**EXERCISE BRIEF**
Please transcribe the data that follows exactly, from its first line through the line that contains "R16: 3.9k (N_3, N_16) -> 3.3k (N_3, N_16)".

══════════════════════════════

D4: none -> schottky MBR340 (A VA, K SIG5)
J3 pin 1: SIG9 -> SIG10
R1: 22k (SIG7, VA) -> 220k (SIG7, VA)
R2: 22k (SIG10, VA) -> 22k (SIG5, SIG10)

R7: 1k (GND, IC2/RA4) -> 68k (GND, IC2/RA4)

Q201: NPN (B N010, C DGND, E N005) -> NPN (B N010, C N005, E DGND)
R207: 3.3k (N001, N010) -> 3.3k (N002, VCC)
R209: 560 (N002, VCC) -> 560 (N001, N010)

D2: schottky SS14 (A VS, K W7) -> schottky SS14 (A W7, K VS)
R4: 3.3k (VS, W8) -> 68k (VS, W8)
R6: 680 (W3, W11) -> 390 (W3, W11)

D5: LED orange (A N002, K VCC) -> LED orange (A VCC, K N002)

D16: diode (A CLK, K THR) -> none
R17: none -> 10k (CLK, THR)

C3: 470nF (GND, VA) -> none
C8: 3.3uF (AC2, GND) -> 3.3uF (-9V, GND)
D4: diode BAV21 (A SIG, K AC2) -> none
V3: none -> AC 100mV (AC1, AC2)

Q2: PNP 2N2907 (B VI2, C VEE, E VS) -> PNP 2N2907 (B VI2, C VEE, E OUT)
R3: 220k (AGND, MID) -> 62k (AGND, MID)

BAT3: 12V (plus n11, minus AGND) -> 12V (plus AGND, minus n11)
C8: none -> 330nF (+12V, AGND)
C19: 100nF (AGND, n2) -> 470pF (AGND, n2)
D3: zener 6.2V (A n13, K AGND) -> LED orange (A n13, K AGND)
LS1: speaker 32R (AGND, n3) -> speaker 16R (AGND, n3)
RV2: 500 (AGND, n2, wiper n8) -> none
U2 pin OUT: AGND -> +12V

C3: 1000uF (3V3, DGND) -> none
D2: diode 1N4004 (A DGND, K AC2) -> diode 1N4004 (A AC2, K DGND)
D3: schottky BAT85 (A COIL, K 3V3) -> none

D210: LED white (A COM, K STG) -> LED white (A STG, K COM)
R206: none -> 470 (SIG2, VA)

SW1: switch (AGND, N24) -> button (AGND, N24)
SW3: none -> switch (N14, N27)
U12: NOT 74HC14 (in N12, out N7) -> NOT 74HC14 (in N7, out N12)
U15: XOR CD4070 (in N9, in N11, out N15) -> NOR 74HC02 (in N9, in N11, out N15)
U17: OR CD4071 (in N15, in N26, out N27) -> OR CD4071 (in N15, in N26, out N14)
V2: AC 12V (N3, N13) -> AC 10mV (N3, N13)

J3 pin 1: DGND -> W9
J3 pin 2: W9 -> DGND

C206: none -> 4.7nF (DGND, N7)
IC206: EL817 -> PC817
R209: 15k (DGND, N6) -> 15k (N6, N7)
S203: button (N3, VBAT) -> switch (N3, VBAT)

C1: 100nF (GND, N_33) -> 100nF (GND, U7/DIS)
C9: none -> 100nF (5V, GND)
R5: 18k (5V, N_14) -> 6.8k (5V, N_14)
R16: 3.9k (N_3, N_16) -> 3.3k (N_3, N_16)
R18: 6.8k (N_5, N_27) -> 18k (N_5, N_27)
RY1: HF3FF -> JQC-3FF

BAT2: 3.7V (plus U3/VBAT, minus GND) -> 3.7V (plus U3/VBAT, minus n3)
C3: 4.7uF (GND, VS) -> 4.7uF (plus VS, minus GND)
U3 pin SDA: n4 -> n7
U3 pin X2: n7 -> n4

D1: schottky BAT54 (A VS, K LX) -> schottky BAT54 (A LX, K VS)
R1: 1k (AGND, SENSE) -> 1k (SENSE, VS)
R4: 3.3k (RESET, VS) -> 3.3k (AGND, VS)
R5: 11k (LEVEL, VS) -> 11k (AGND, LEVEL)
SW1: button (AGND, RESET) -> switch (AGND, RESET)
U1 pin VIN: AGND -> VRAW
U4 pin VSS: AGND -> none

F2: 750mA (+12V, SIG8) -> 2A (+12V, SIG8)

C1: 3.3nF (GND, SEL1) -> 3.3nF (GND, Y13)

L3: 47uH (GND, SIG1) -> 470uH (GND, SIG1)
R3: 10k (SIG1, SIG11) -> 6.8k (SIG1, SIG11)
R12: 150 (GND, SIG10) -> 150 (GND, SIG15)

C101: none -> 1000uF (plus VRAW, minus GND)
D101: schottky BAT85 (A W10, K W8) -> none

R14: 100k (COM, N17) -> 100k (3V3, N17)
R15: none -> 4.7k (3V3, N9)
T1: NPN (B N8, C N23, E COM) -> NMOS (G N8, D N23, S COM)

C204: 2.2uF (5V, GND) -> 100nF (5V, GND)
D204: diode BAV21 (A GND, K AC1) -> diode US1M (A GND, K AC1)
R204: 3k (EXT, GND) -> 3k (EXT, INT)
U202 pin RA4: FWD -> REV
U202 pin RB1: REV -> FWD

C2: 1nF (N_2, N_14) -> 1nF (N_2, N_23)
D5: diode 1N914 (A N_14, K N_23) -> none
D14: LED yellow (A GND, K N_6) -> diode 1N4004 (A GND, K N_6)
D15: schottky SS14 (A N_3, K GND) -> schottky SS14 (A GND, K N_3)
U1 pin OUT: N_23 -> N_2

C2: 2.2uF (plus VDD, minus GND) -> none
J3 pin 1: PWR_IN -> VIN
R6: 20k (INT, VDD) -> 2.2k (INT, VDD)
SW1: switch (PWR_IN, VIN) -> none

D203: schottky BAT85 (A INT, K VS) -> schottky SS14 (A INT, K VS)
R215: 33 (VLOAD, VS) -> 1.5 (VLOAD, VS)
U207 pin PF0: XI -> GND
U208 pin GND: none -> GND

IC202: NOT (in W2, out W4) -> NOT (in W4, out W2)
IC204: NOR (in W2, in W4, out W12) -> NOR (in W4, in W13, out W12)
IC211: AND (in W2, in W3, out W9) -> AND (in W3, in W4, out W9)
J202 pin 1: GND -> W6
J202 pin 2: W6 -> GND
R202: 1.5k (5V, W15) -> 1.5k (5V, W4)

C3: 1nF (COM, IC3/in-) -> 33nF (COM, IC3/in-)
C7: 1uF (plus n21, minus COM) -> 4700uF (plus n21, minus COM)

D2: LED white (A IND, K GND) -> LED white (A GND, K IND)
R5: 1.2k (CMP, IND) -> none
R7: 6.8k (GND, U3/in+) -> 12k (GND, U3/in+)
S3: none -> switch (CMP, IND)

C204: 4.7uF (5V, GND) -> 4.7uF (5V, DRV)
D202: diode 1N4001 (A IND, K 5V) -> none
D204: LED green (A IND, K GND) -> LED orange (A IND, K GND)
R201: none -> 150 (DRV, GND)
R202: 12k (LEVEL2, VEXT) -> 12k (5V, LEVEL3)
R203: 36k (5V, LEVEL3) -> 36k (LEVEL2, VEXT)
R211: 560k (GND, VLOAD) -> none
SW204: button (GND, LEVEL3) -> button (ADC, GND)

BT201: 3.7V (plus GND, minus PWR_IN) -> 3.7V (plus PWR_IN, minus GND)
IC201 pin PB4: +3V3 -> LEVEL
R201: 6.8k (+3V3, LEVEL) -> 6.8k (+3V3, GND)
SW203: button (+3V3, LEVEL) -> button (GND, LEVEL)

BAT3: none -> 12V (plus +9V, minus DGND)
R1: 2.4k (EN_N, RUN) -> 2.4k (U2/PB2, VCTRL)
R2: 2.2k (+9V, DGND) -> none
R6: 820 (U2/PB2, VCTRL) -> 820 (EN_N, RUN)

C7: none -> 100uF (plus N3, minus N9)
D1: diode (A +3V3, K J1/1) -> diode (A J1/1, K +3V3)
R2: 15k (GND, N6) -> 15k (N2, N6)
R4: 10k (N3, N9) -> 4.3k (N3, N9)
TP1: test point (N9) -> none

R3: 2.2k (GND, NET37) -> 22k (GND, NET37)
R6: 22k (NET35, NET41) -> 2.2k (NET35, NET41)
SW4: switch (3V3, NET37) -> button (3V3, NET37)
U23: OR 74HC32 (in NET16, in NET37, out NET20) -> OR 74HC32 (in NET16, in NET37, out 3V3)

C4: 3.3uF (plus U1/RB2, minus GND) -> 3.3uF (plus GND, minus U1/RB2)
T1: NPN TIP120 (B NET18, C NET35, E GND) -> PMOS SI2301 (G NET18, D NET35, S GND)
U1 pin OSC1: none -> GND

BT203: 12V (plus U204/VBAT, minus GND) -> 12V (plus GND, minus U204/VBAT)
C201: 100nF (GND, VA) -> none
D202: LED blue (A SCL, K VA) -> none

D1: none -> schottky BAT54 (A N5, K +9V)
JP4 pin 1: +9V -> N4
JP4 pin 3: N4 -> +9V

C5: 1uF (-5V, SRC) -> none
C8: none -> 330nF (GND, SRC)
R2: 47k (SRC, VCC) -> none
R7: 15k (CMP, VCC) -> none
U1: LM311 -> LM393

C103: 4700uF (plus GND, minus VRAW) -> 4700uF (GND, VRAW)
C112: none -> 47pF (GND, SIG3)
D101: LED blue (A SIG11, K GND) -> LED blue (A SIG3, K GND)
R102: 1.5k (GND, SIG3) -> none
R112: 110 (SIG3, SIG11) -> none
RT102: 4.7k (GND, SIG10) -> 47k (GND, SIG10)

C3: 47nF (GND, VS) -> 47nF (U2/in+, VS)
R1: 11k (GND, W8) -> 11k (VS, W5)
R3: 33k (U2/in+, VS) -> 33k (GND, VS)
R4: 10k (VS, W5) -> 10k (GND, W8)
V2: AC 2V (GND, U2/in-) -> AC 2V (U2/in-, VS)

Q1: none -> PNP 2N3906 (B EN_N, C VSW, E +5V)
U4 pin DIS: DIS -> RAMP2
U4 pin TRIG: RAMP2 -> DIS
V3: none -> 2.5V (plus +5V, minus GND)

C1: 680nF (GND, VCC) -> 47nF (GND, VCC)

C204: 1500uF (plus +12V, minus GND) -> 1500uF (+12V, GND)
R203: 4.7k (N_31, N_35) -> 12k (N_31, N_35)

══════════════════════════════

**SOLUTION TO THE PROBLEM**
D4: none -> schottky MBR340 (A VA, K SIG5)
J3 pin 1: SIG9 -> SIG10
R1: 22k (SIG7, VA) -> 220k (SIG7, VA)
R2: 22k (SIG10, VA) -> 22k (SIG5, SIG10)

R7: 1k (GND, IC2/RA4) -> 68k (GND, IC2/RA4)

Q201: NPN (B N010, C DGND, E N005) -> NPN (B N010, C N005, E DGND)
R207: 3.3k (N001, N010) -> 3.3k (N002, VCC)
R209: 560 (N002, VCC) -> 560 (N001, N010)

D2: schottky SS14 (A VS, K W7) -> schottky SS14 (A W7, K VS)
R4: 3.3k (VS, W8) -> 68k (VS, W8)
R6: 680 (W3, W11) -> 390 (W3, W11)

D5: LED orange (A N002, K VCC) -> LED orange (A VCC, K N002)

D16: diode (A CLK, K THR) -> none
R17: none -> 10k (CLK, THR)

C3: 470nF (GND, VA) -> none
C8: 3.3uF (AC2, GND) -> 3.3uF (-9V, GND)
D4: diode BAV21 (A SIG, K AC2) -> none
V3: none -> AC 100mV (AC1, AC2)

Q2: PNP 2N2907 (B VI2, C VEE, E VS) -> PNP 2N2907 (B VI2, C VEE, E OUT)
R3: 220k (AGND, MID) -> 62k (AGND, MID)

BAT3: 12V (plus n11, minus AGND) -> 12V (plus AGND, minus n11)
C8: none -> 330nF (+12V, AGND)
C19: 100nF (AGND, n2) -> 470pF (AGND, n2)
D3: zener 6.2V (A n13, K AGND) -> LED orange (A n13, K AGND)
LS1: speaker 32R (AGND, n3) -> speaker 16R (AGND, n3)
RV2: 500 (AGND, n2, wiper n8) -> none
U2 pin OUT: AGND -> +12V

C3: 1000uF (3V3, DGND) -> none
D2: diode 1N4004 (A DGND, K AC2) -> diode 1N4004 (A AC2, K DGND)
D3: schottky BAT85 (A COIL, K 3V3) -> none

D210: LED white (A COM, K STG) -> LED white (A STG, K COM)
R206: none -> 470 (SIG2, VA)

SW1: switch (AGND, N24) -> button (AGND, N24)
SW3: none -> switch (N14, N27)
U12: NOT 74HC14 (in N12, out N7) -> NOT 74HC14 (in N7, out N12)
U15: XOR CD4070 (in N9, in N11, out N15) -> NOR 74HC02 (in N9, in N11, out N15)
U17: OR CD4071 (in N15, in N26, out N27) -> OR CD4071 (in N15, in N26, out N14)
V2: AC 12V (N3, N13) -> AC 10mV (N3, N13)

J3 pin 1: DGND -> W9
J3 pin 2: W9 -> DGND

C206: none -> 4.7nF (DGND, N7)
IC206: EL817 -> PC817
R209: 15k (DGND, N6) -> 15k (N6, N7)
S203: button (N3, VBAT) -> switch (N3, VBAT)

C1: 100nF (GND, N_33) -> 100nF (GND, U7/DIS)
C9: none -> 100nF (5V, GND)
R5: 18k (5V, N_14) -> 6.8k (5V, N_14)
R16: 3.9k (N_3, N_16) -> 3.3k (N_3, N_16)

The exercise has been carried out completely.